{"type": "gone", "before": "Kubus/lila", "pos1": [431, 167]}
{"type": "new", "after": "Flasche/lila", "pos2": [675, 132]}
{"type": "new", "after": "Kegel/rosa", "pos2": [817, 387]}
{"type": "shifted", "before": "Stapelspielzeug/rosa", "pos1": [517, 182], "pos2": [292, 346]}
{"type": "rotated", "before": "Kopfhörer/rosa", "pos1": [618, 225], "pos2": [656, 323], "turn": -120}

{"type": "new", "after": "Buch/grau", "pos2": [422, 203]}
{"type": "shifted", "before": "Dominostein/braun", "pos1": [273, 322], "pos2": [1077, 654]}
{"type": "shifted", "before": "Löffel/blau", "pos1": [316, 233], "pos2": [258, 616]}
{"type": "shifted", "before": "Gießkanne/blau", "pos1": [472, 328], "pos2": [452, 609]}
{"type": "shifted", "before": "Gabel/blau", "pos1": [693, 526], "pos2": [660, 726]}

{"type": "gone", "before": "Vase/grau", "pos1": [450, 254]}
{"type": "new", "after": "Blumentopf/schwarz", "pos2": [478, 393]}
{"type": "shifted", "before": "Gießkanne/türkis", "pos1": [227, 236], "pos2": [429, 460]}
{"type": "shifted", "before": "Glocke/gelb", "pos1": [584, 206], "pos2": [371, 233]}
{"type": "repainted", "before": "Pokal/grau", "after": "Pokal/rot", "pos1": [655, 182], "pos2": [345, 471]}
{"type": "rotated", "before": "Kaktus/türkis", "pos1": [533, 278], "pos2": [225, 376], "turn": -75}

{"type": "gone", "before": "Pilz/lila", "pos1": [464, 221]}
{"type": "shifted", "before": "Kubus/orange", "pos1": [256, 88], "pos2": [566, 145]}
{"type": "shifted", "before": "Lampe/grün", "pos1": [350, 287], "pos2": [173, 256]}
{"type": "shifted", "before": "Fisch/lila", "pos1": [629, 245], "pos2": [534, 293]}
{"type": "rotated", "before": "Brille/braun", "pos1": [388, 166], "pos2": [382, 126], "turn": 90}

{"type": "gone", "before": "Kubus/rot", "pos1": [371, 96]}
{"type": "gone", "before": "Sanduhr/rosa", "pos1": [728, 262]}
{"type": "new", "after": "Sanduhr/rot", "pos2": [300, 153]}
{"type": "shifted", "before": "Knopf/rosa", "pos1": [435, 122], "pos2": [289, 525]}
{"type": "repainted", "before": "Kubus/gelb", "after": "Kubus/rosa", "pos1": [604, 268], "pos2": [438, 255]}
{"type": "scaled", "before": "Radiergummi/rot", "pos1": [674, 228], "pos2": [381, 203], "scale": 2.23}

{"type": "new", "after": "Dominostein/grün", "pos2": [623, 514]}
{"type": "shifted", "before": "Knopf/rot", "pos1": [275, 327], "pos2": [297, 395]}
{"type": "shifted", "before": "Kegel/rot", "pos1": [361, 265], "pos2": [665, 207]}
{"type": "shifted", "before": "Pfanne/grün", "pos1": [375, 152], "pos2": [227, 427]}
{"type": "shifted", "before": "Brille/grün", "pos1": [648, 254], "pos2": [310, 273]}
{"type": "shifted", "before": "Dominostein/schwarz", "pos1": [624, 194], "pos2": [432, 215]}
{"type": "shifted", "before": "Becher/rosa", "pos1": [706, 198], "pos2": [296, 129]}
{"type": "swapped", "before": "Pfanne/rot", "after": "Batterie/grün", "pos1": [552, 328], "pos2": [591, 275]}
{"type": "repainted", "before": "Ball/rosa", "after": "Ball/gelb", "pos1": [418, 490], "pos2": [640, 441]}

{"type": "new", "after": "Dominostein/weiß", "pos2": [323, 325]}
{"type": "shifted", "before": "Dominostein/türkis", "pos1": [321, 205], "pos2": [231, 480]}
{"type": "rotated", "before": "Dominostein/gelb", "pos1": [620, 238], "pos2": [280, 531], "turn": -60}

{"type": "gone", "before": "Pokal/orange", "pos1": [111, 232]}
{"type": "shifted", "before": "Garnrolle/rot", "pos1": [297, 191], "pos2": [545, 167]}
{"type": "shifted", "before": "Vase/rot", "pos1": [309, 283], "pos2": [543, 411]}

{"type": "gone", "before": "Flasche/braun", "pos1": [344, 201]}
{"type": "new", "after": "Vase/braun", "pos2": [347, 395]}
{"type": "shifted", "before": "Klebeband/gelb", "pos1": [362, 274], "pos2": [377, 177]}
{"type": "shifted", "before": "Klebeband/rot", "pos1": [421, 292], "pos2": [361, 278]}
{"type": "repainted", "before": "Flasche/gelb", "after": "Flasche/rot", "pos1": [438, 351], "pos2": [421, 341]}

+++++

**Exercise details:** Each line of the data must be written out exactly as it appears.

**Answer box:**
{"type": "gone", "before": "Kubus/lila", "pos1": [431, 167]}
{"type": "new", "after": "Flasche/lila", "pos2": [675, 132]}
{"type": "new", "after": "Kegel/rosa", "pos2": [817, 387]}
{"type": "shifted", "before": "Stapelspielzeug/rosa", "pos1": [517, 182], "pos2": [292, 346]}
{"type": "rotated", "before": "Kopfhörer/rosa", "pos1": [618, 225], "pos2": [656, 323], "turn": -120}

{"type": "new", "after": "Buch/grau", "pos2": [422, 203]}
{"type": "shifted", "before": "Dominostein/braun", "pos1": [273, 322], "pos2": [1077, 654]}
{"type": "shifted", "before": "Löffel/blau", "pos1": [316, 233], "pos2": [258, 616]}
{"type": "shifted", "before": "Gießkanne/blau", "pos1": [472, 328], "pos2": [452, 609]}
{"type": "shifted", "before": "Gabel/blau", "pos1": [693, 526], "pos2": [660, 726]}

{"type": "gone", "before": "Vase/grau", "pos1": [450, 254]}
{"type": "new", "after": "Blumentopf/schwarz", "pos2": [478, 393]}
{"type": "shifted", "before": "Gießkanne/türkis", "pos1": [227, 236], "pos2": [429, 460]}
{"type": "shifted", "before": "Glocke/gelb", "pos1": [584, 206], "pos2": [371, 233]}
{"type": "repainted", "before": "Pokal/grau", "after": "Pokal/rot", "pos1": [655, 182], "pos2": [345, 471]}
{"type": "rotated", "before": "Kaktus/türkis", "pos1": [533, 278], "pos2": [225, 376], "turn": -75}

{"type": "gone", "before": "Pilz/lila", "pos1": [464, 221]}
{"type": "shifted", "before": "Kubus/orange", "pos1": [256, 88], "pos2": [566, 145]}
{"type": "shifted", "before": "Lampe/grün", "pos1": [350, 287], "pos2": [173, 256]}
{"type": "shifted", "before": "Fisch/lila", "pos1": [629, 245], "pos2": [534, 293]}
{"type": "rotated", "before": "Brille/braun", "pos1": [388, 166], "pos2": [382, 126], "turn": 90}

{"type": "gone", "before": "Kubus/rot", "pos1": [371, 96]}
{"type": "gone", "before": "Sanduhr/rosa", "pos1": [728, 262]}
{"type": "new", "after": "Sanduhr/rot", "pos2": [300, 153]}
{"type": "shifted", "before": "Knopf/rosa", "pos1": [435, 122], "pos2": [289, 525]}
{"type": "repainted", "before": "Kubus/gelb", "after": "Kubus/rosa", "pos1": [604, 268], "pos2": [438, 255]}
{"type": "scaled", "before": "Radiergummi/rot", "pos1": [674, 228], "pos2": [381, 203], "scale": 2.23}

{"type": "new", "after": "Dominostein/grün", "pos2": [623, 514]}
{"type": "shifted", "before": "Knopf/rot", "pos1": [275, 327], "pos2": [297, 395]}
{"type": "shifted", "before": "Kegel/rot", "pos1": [361, 265], "pos2": [665, 207]}
{"type": "shifted", "before": "Pfanne/grün", "pos1": [375, 152], "pos2": [227, 427]}
{"type": "shifted", "before": "Brille/grün", "pos1": [648, 254], "pos2": [310, 273]}
{"type": "shifted", "before": "Dominostein/schwarz", "pos1": [624, 194], "pos2": [432, 215]}
{"type": "shifted", "before": "Becher/rosa", "pos1": [706, 198], "pos2": [296, 129]}
{"type": "swapped", "before": "Pfanne/rot", "after": "Batterie/grün", "pos1": [552, 328], "pos2": [591, 275]}
{"type": "repainted", "before": "Ball/rosa", "after": "Ball/gelb", "pos1": [418, 490], "pos2": [640, 441]}

{"type": "new", "after": "Dominostein/weiß", "pos2": [323, 325]}
{"type": "shifted", "before": "Dominostein/türkis", "pos1": [321, 205], "pos2": [231, 480]}
{"type": "rotated", "before": "Dominostein/gelb", "pos1": [620, 238], "pos2": [280, 531], "turn": -60}

{"type": "gone", "before": "Pokal/orange", "pos1": [111, 232]}
{"type": "shifted", "before": "Garnrolle/rot", "pos1": [297, 191], "pos2": [545, 167]}
{"type": "shifted", "before": "Vase/rot", "pos1": [309, 283], "pos2": [543, 411]}

{"type": "gone", "before": "Flasche/braun", "pos1": [344, 201]}
{"type": "new", "after": "Vase/braun", "pos2": [347, 395]}
{"type": "shifted", "before": "Klebeband/gelb", "pos1": [362, 274], "pos2": [377, 177]}
{"type": "shifted", "before": "Klebeband/rot", "pos1": [421, 292], "pos2": [361, 278]}
{"type": "repainted", "before": "Flasche/gelb", "after": "Flasche/rot", "pos1": [438, 351], "pos2": [421, 341]}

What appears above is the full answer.